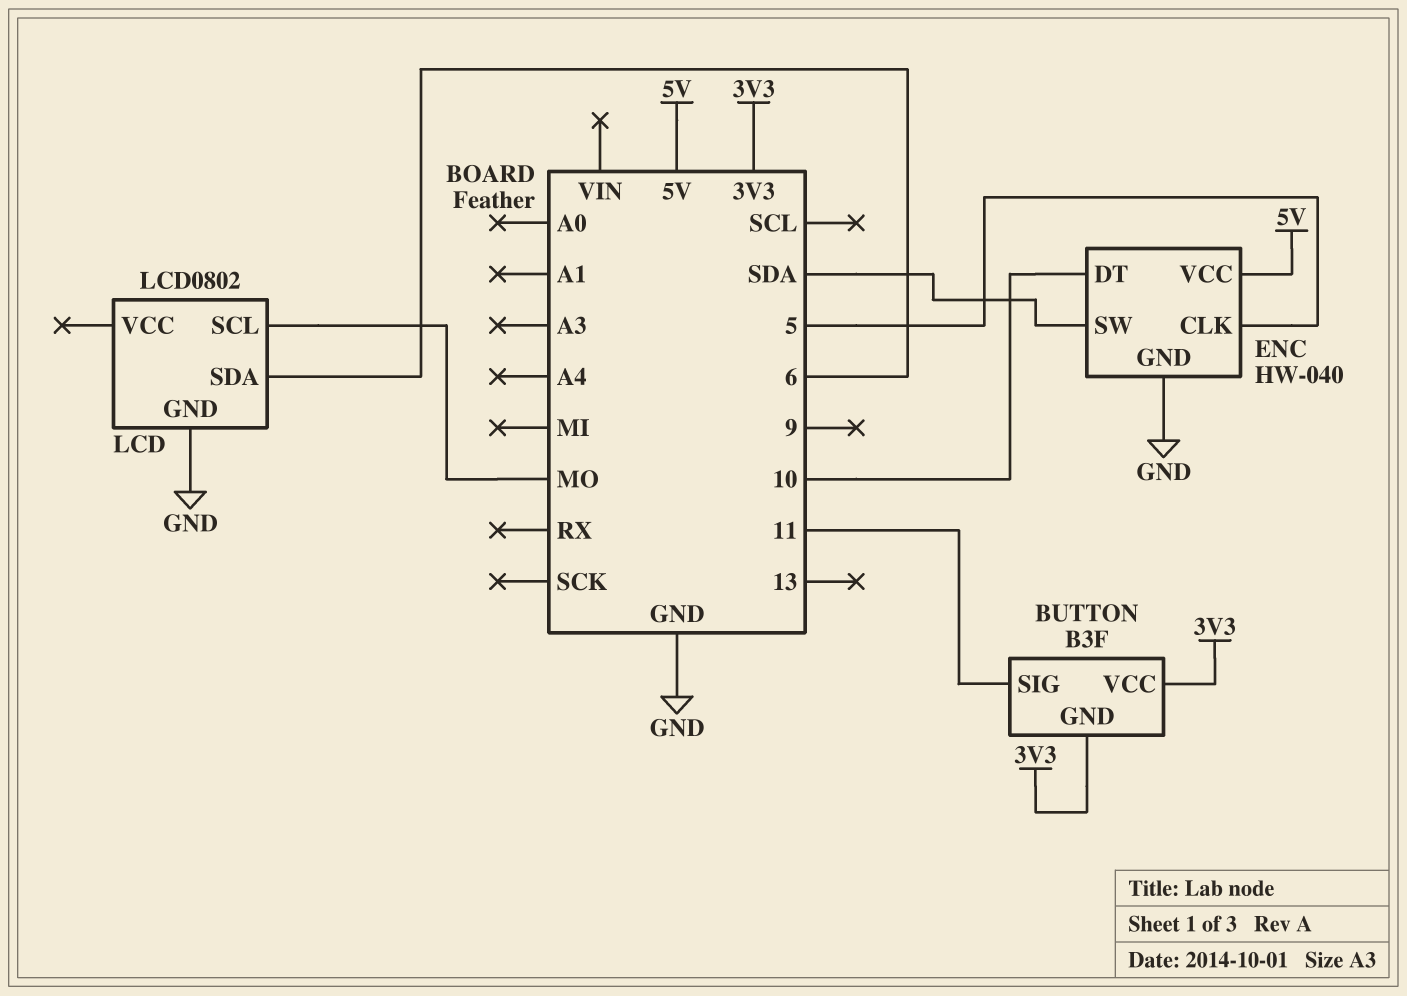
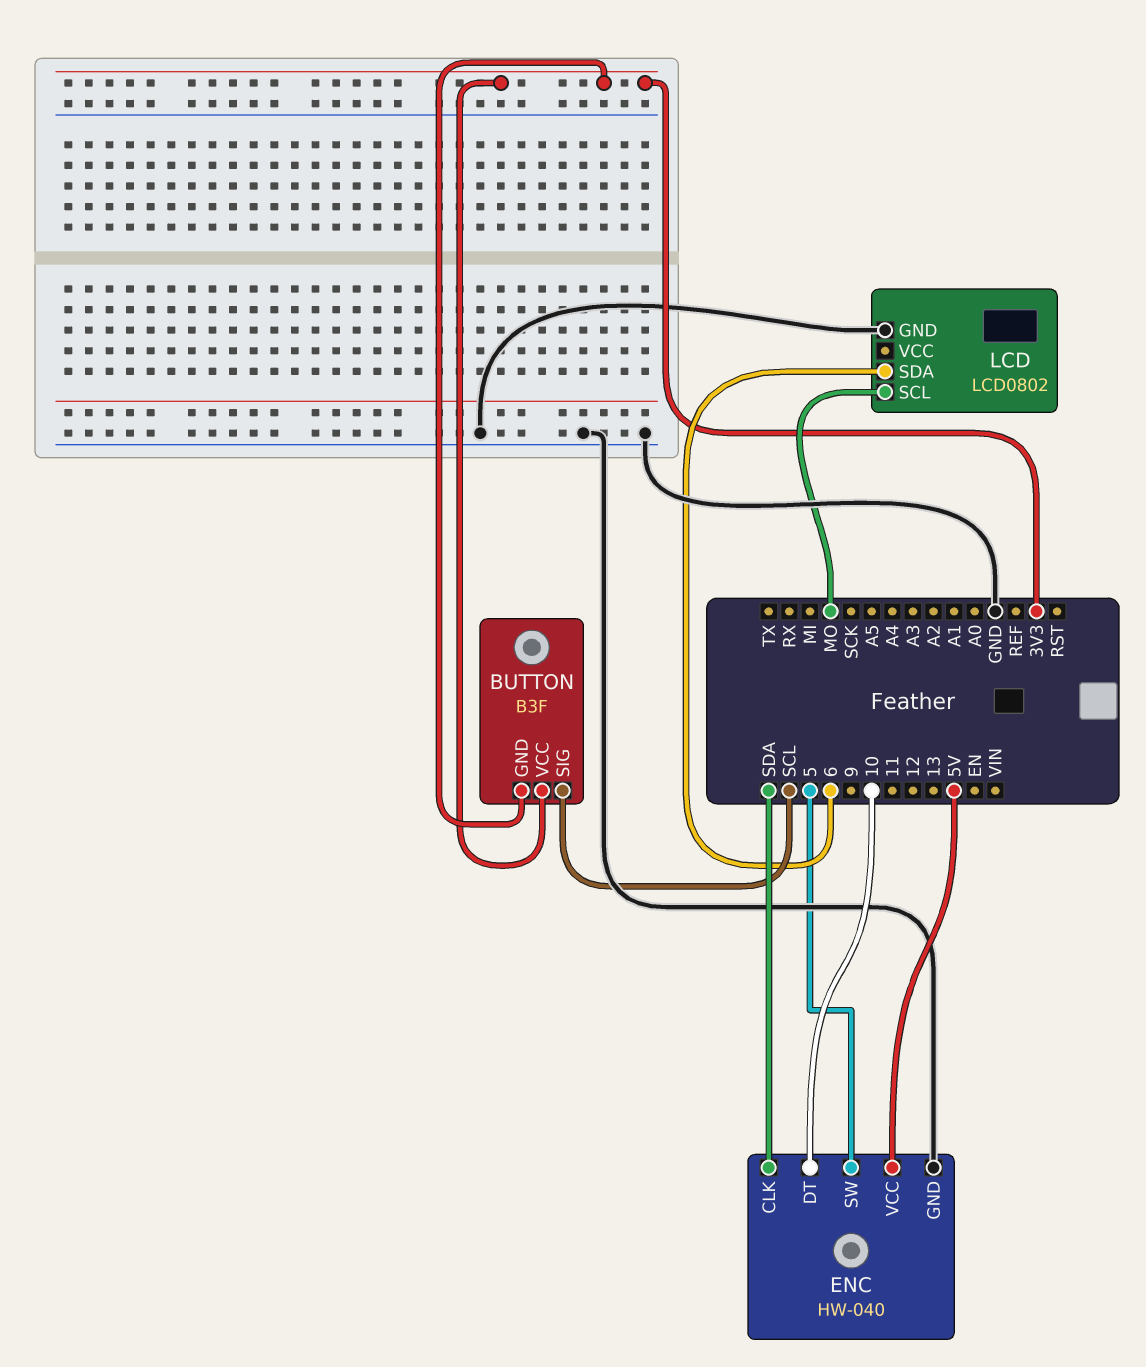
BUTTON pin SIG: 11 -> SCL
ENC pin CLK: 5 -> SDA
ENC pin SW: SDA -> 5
★ ★ ★ ★
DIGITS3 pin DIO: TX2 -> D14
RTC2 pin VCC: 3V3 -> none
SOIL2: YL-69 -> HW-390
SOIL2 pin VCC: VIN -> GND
★ ★ ★ ★
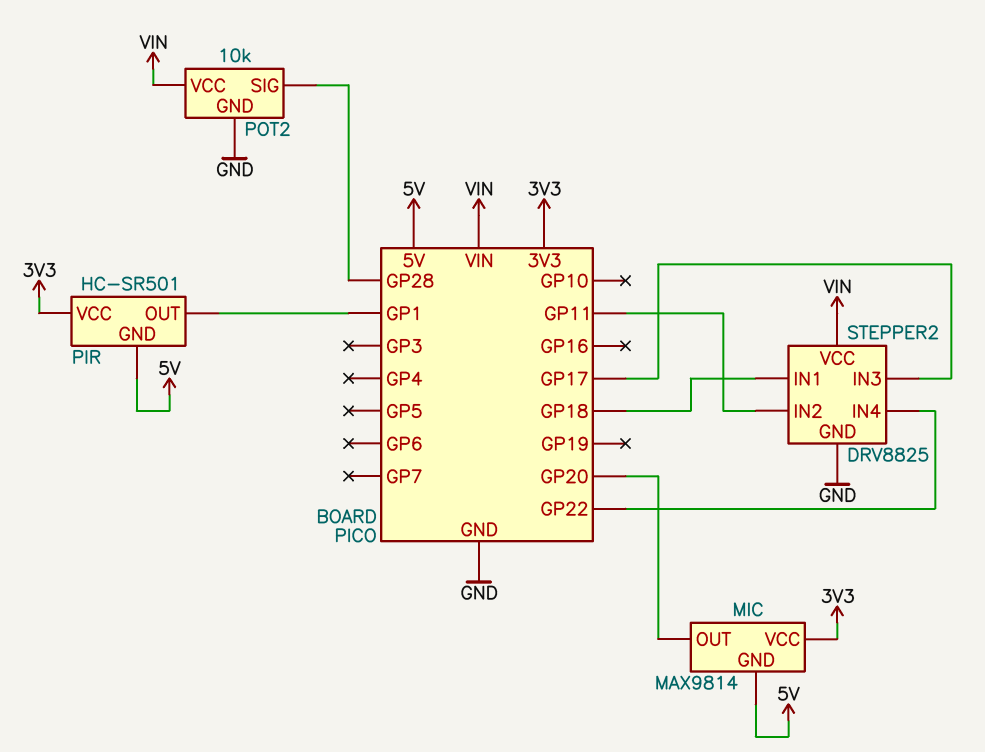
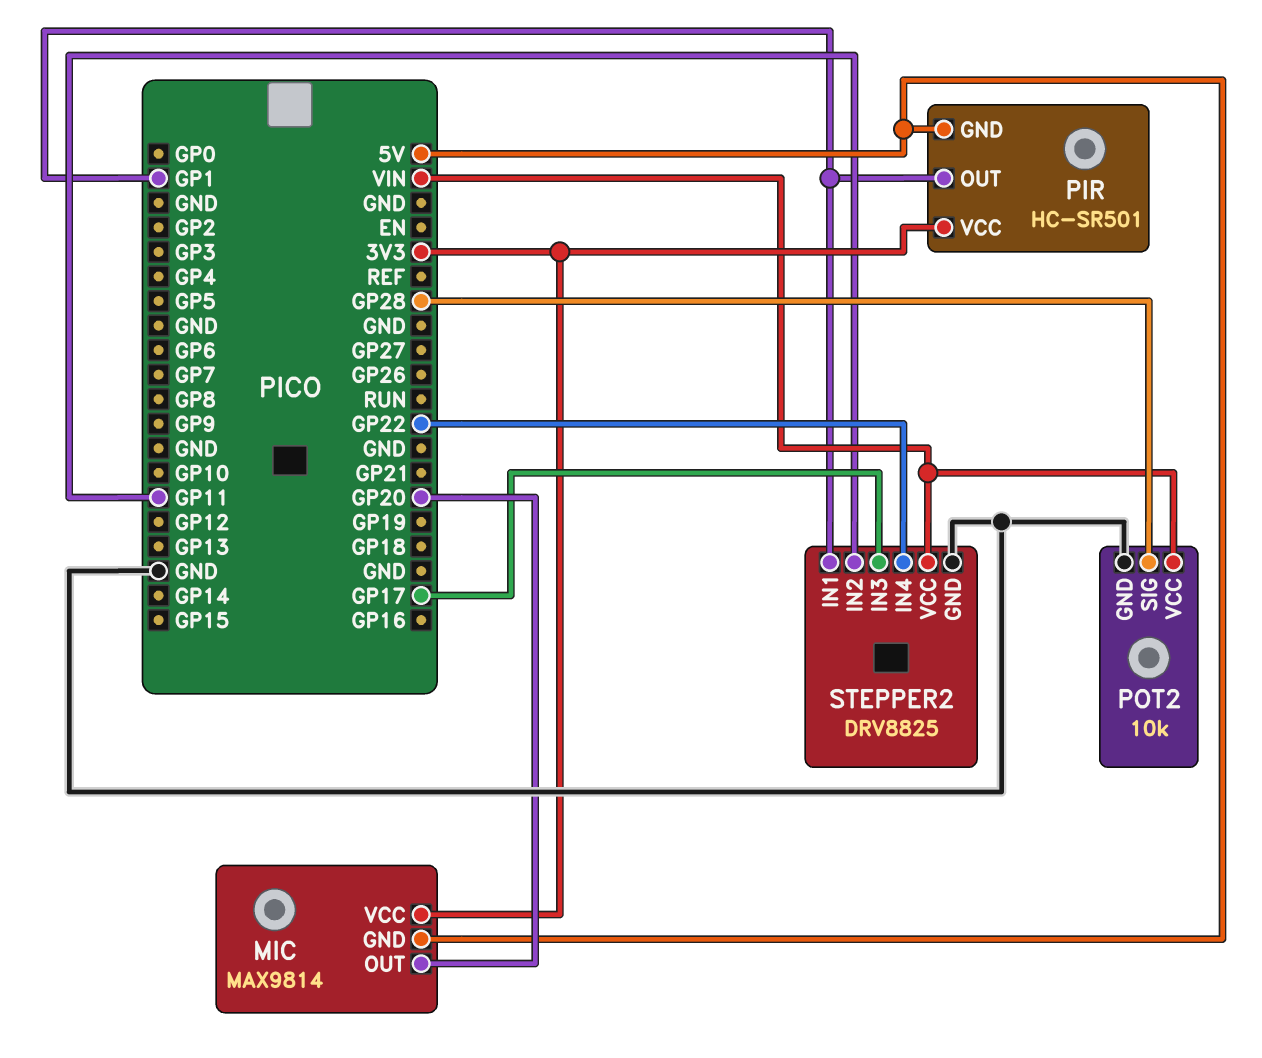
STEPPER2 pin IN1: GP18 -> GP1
★ ★ ★ ★
Exercise requirements
All that is wanted is the stretch of lines above from the one containing "RTC2 pin VCC: 3V3 -> none" through the one containing "SOIL2 pin VCC: VIN -> GND", duplicated exactly.

Answer area
RTC2 pin VCC: 3V3 -> none
SOIL2: YL-69 -> HW-390
SOIL2 pin VCC: VIN -> GND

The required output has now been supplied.